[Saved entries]
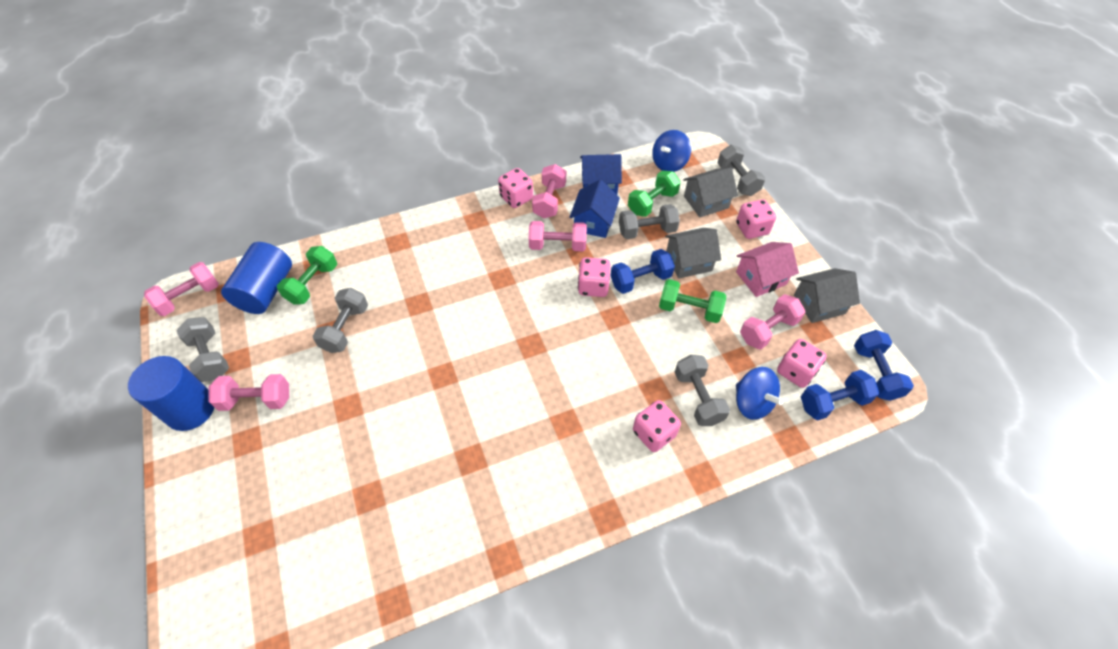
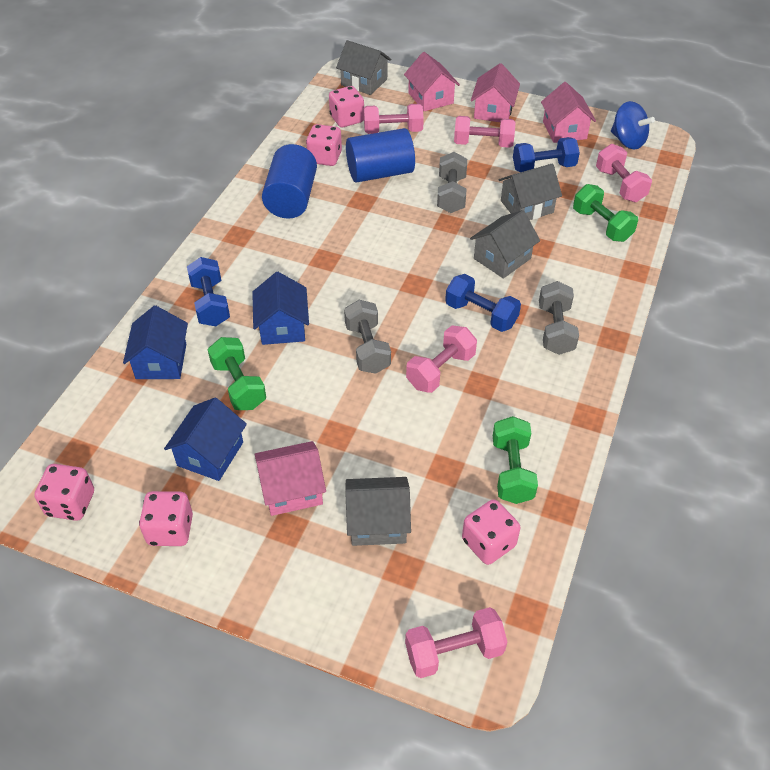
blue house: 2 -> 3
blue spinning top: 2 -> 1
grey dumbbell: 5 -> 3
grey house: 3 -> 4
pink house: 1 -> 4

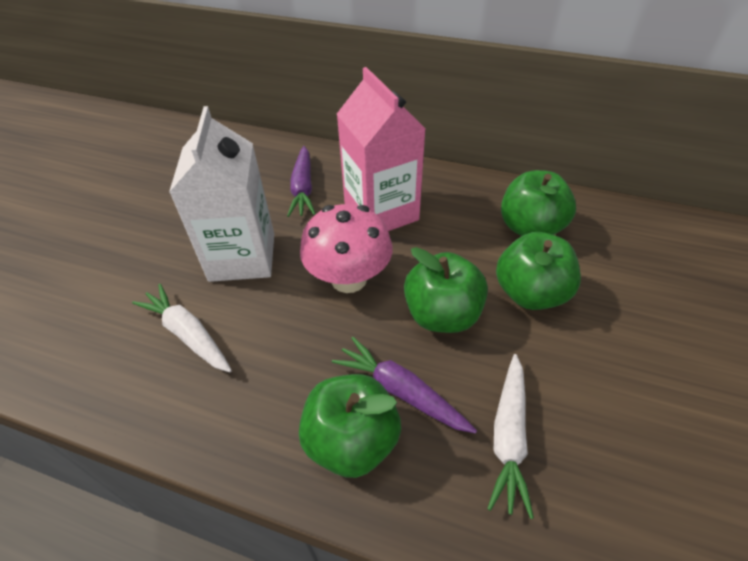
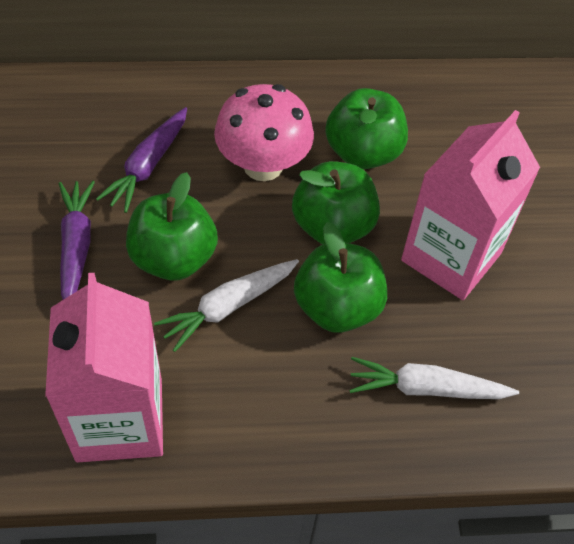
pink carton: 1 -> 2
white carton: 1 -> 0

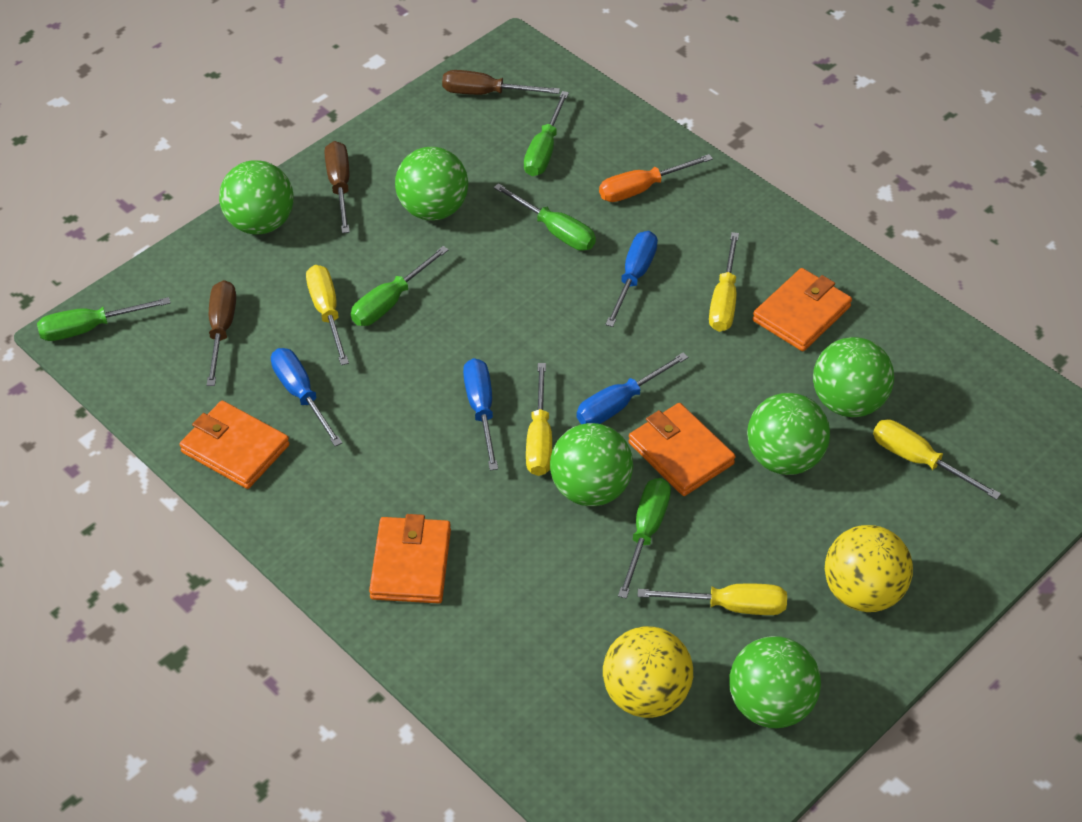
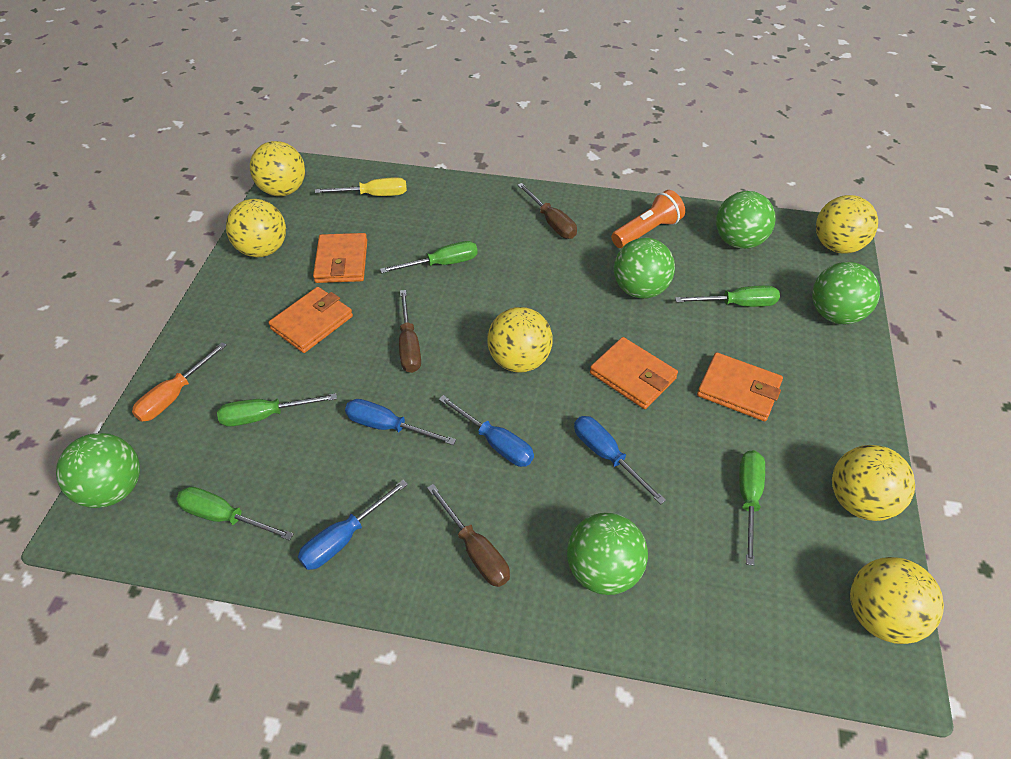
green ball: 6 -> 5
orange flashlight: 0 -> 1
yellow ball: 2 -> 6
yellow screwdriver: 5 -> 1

### [AIM OF THE EXERCISE]
Using the records above, copy exactly and only the lines from the line with "white carton: 1 -> 0" through the end, both included; leave every picture out.

### [TASK SOLUTION]
white carton: 1 -> 0

green ball: 6 -> 5
orange flashlight: 0 -> 1
yellow ball: 2 -> 6
yellow screwdriver: 5 -> 1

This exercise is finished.